## Material for the task
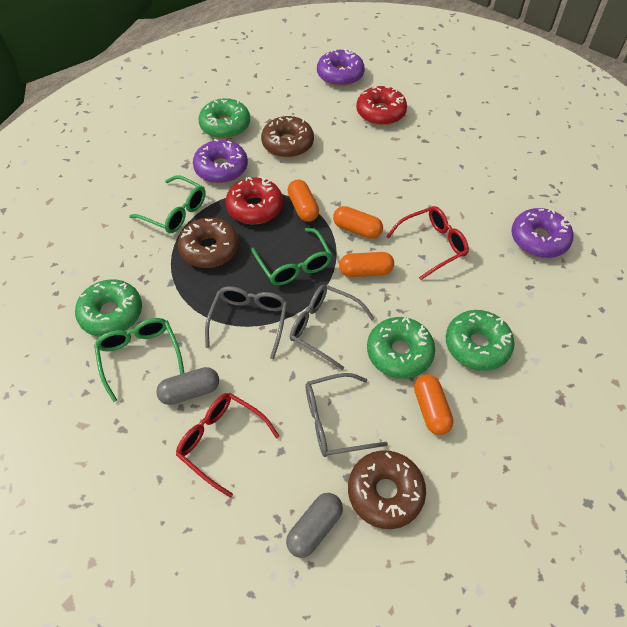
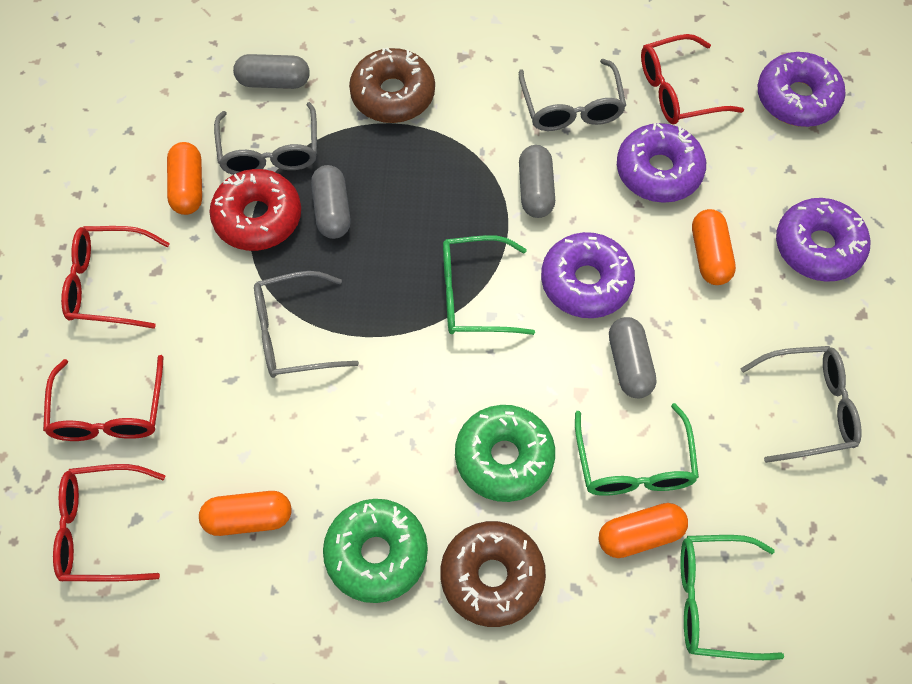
brown donut: [178,218,239,268] [261,116,314,158] [348,450,426,529] = 3 -> [349,48,435,123] [440,521,546,627] = 2
green donut: [75,279,142,337] [198,98,250,139] [367,317,435,379] [446,310,515,371] = 4 -> [323,499,428,603] [455,405,555,502] = 2
grey capsule: [156,367,219,405] [286,493,343,558] = 2 -> [233,54,310,89] [311,165,351,239] [519,145,555,218] [609,317,656,398] = 4
grey glasses: [205,286,287,359] [290,285,375,370] [305,373,388,457] = 3 -> [214,102,317,175] [254,271,359,378] [519,59,626,131] [741,346,862,463] = 4
purple donut: [193,139,248,183] [317,48,365,86] [511,208,574,258] = 3 -> [541,232,635,318] [617,123,706,203] [758,52,846,127] [776,198,870,282] = 4
red donut: [225,177,283,224] [356,86,407,125] = 2 -> [210,169,301,251] = 1
red glasses: [176,393,280,498] [386,206,469,280] = 2 -> [43,355,164,441] [53,464,165,581] [61,226,170,329] [641,34,744,124] = 4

## Problem details
Write out the entries again word for word. Do not include the pictures.

## Response
brown donut: [178,218,239,268] [261,116,314,158] [348,450,426,529] = 3 -> [349,48,435,123] [440,521,546,627] = 2
green donut: [75,279,142,337] [198,98,250,139] [367,317,435,379] [446,310,515,371] = 4 -> [323,499,428,603] [455,405,555,502] = 2
grey capsule: [156,367,219,405] [286,493,343,558] = 2 -> [233,54,310,89] [311,165,351,239] [519,145,555,218] [609,317,656,398] = 4
grey glasses: [205,286,287,359] [290,285,375,370] [305,373,388,457] = 3 -> [214,102,317,175] [254,271,359,378] [519,59,626,131] [741,346,862,463] = 4
purple donut: [193,139,248,183] [317,48,365,86] [511,208,574,258] = 3 -> [541,232,635,318] [617,123,706,203] [758,52,846,127] [776,198,870,282] = 4
red donut: [225,177,283,224] [356,86,407,125] = 2 -> [210,169,301,251] = 1
red glasses: [176,393,280,498] [386,206,469,280] = 2 -> [43,355,164,441] [53,464,165,581] [61,226,170,329] [641,34,744,124] = 4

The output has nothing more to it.